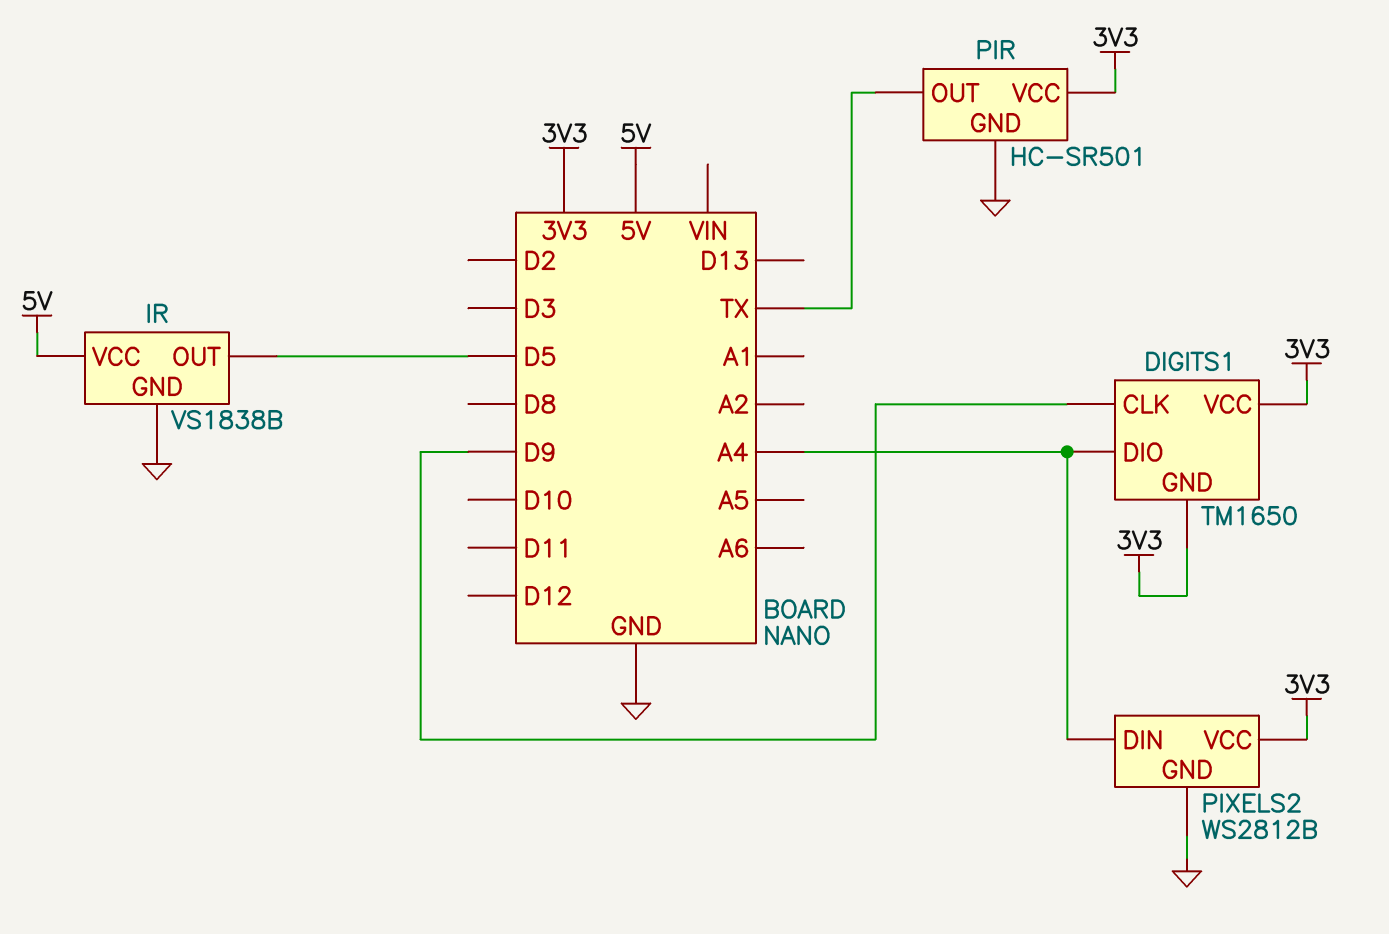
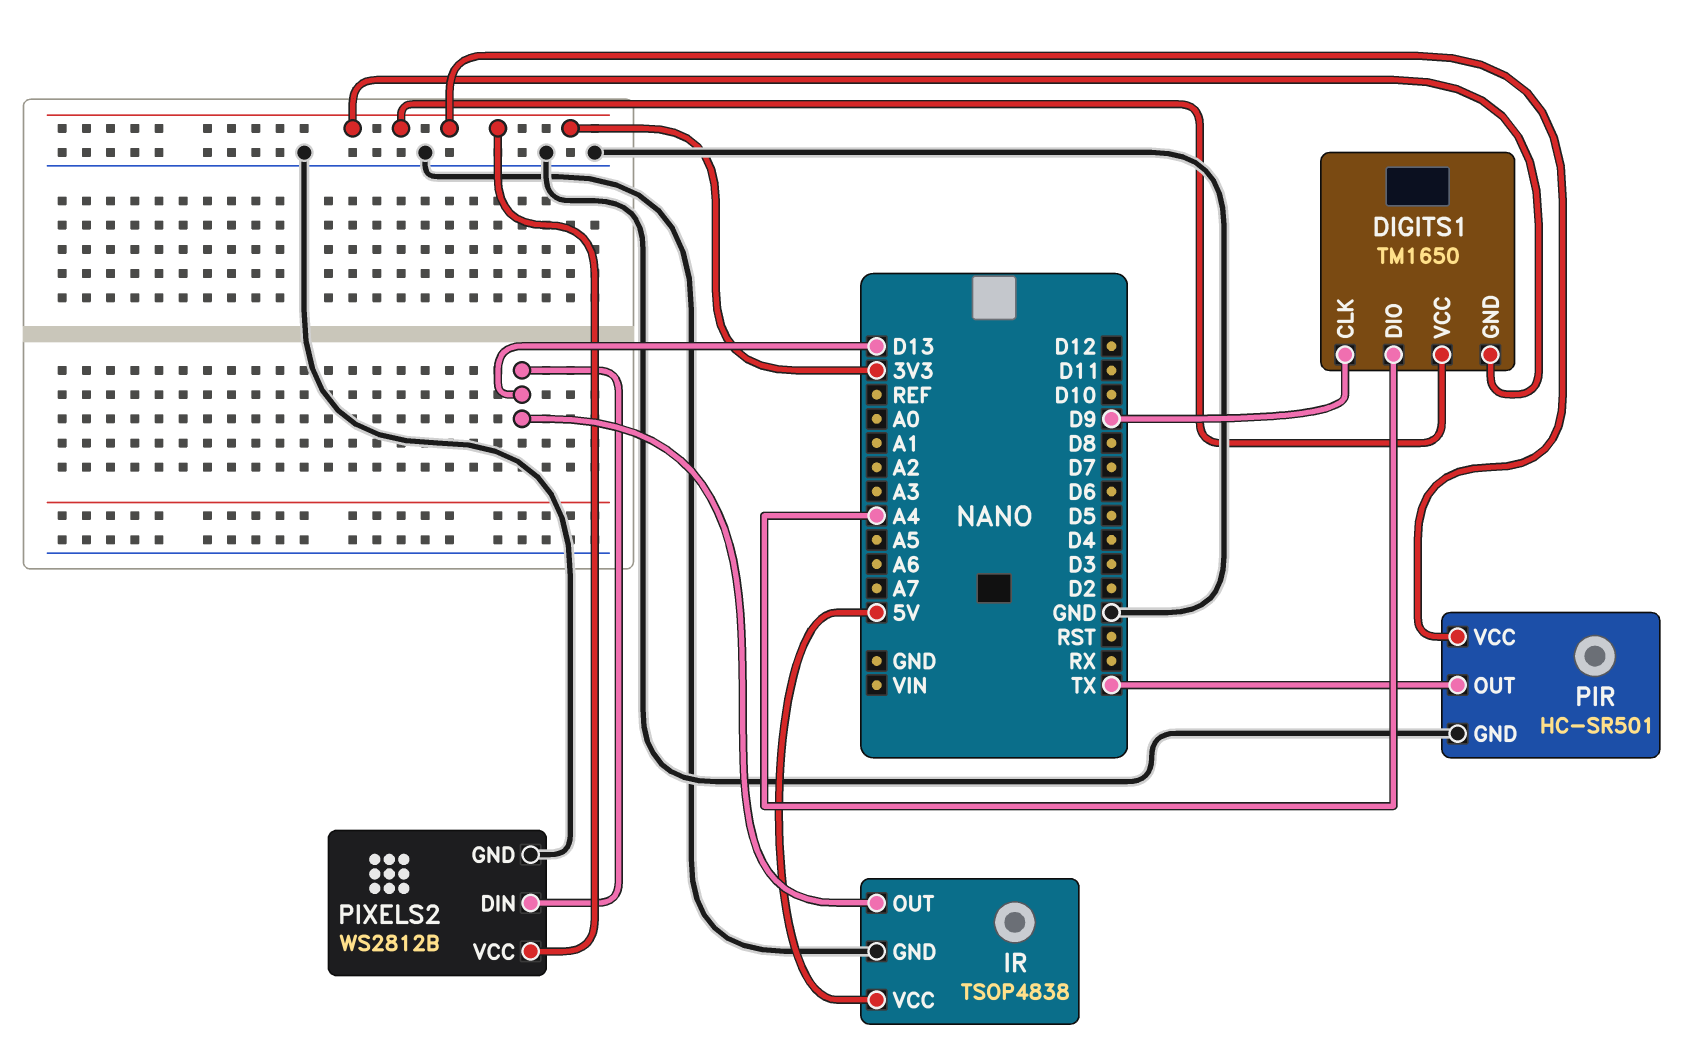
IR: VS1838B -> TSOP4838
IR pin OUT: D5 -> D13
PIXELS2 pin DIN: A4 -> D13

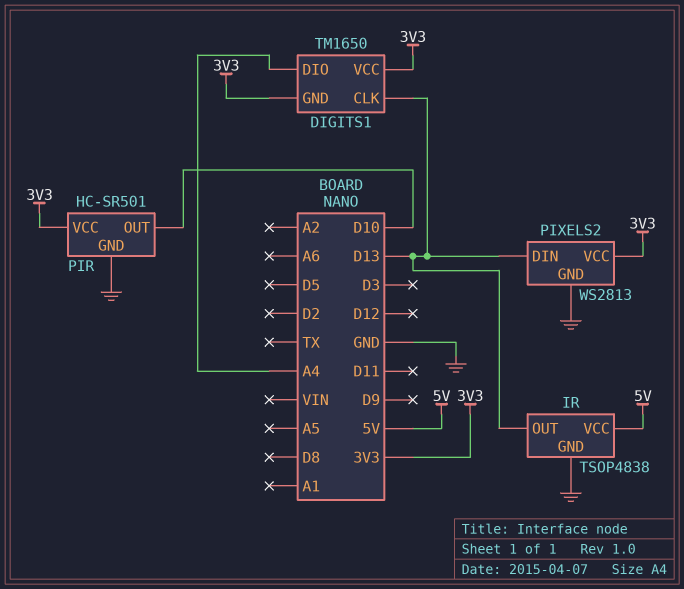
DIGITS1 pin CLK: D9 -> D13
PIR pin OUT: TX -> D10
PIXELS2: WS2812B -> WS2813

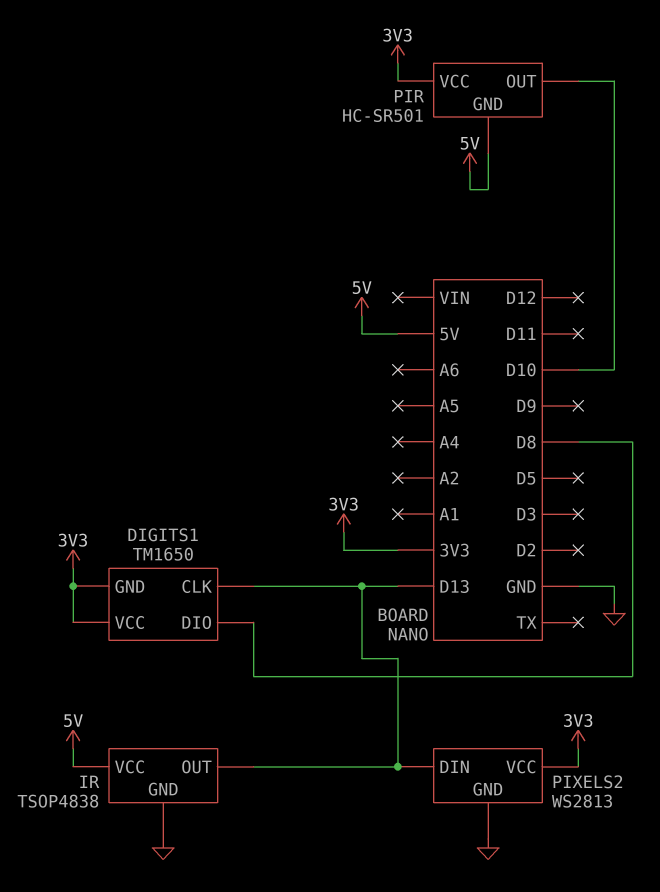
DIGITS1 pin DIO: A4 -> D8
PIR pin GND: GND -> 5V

++++

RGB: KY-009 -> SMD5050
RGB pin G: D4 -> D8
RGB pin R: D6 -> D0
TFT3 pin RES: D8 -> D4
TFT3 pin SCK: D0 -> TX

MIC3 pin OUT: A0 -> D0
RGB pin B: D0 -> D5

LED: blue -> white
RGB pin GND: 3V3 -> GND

++++

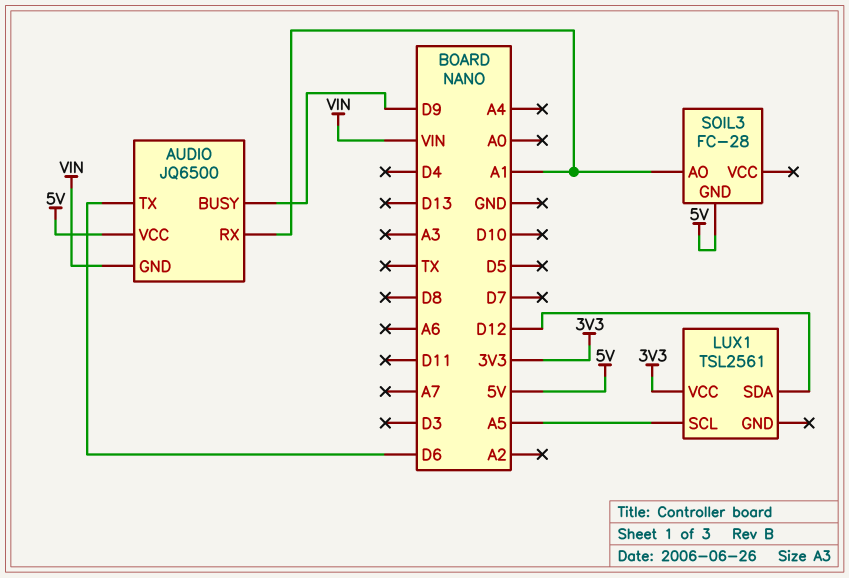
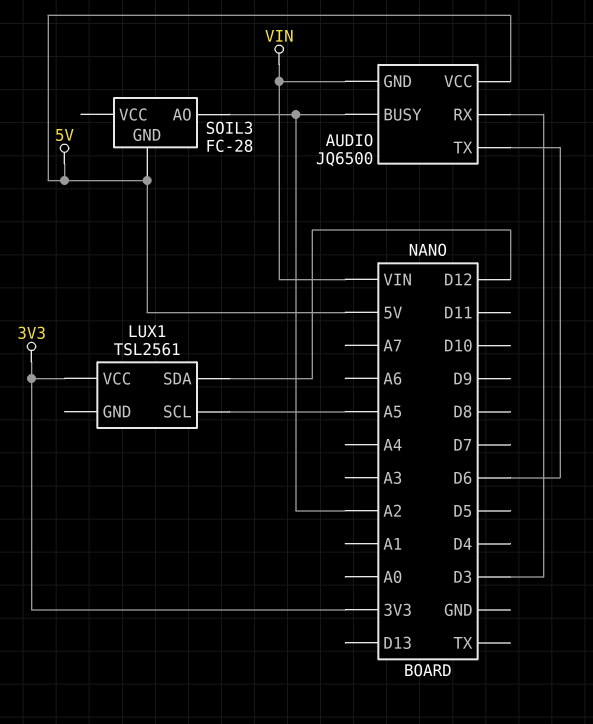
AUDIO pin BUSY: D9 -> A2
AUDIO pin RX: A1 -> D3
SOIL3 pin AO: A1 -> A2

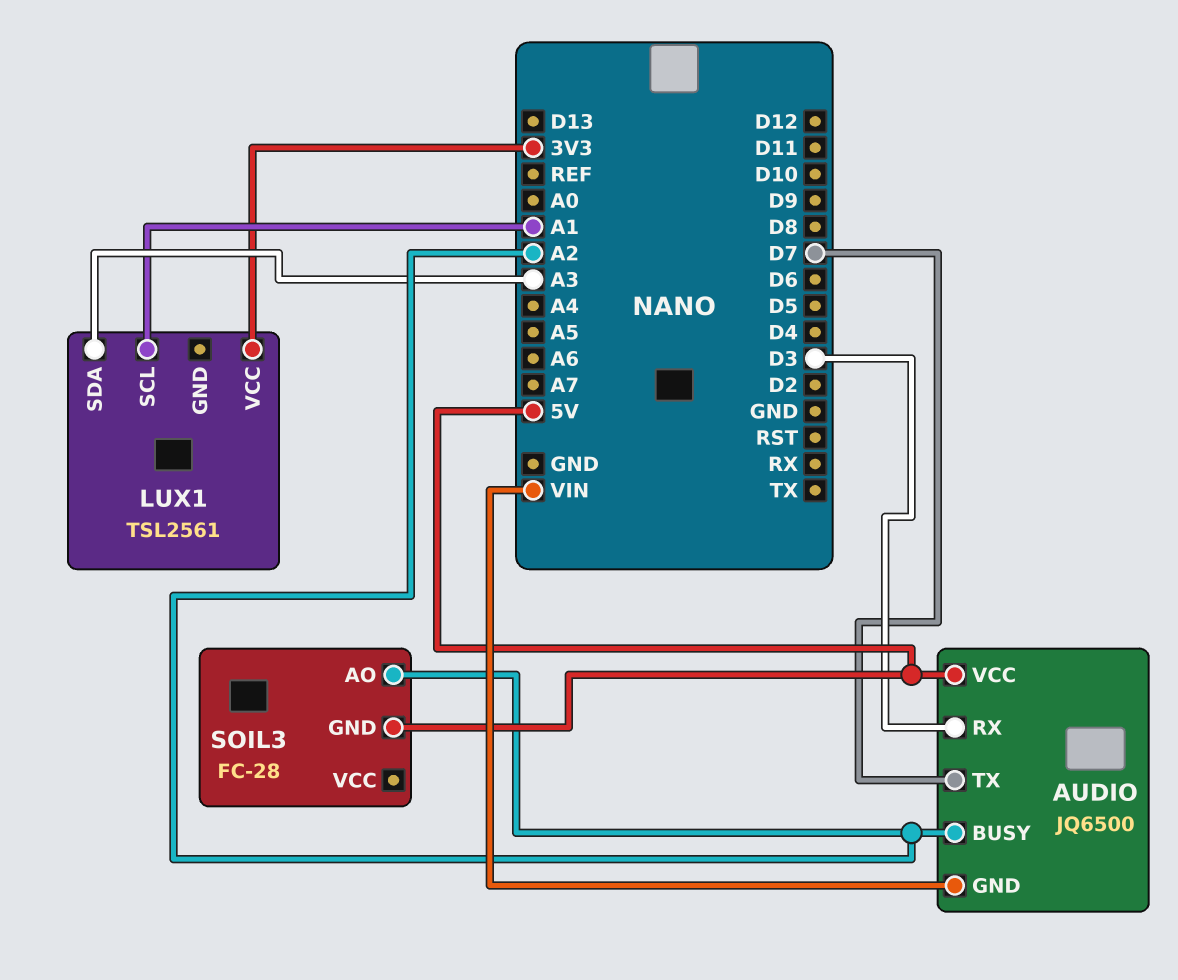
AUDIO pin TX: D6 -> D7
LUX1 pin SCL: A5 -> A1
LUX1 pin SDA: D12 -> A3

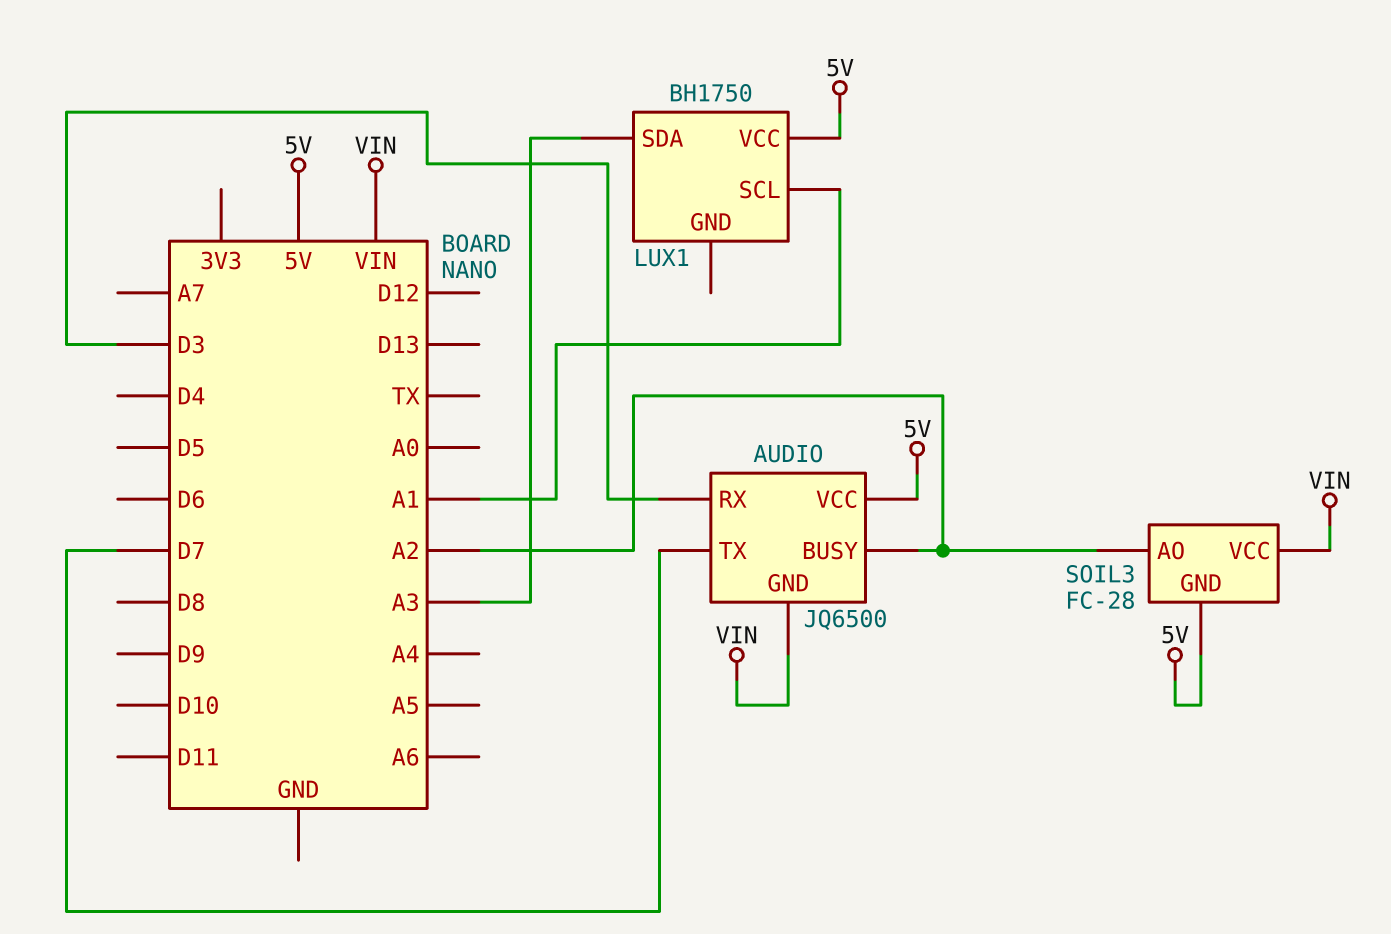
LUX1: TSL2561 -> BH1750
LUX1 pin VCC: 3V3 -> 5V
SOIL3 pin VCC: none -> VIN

++++

**Requirement**
Your answer must be everything above from the line with "SOIL3 pin AO: A1 -> A2" down to the line with "SOIL3 pin VCC: none -> VIN", word for word, and no pictures.

**Problem solution**
SOIL3 pin AO: A1 -> A2

AUDIO pin TX: D6 -> D7
LUX1 pin SCL: A5 -> A1
LUX1 pin SDA: D12 -> A3

LUX1: TSL2561 -> BH1750
LUX1 pin VCC: 3V3 -> 5V
SOIL3 pin VCC: none -> VIN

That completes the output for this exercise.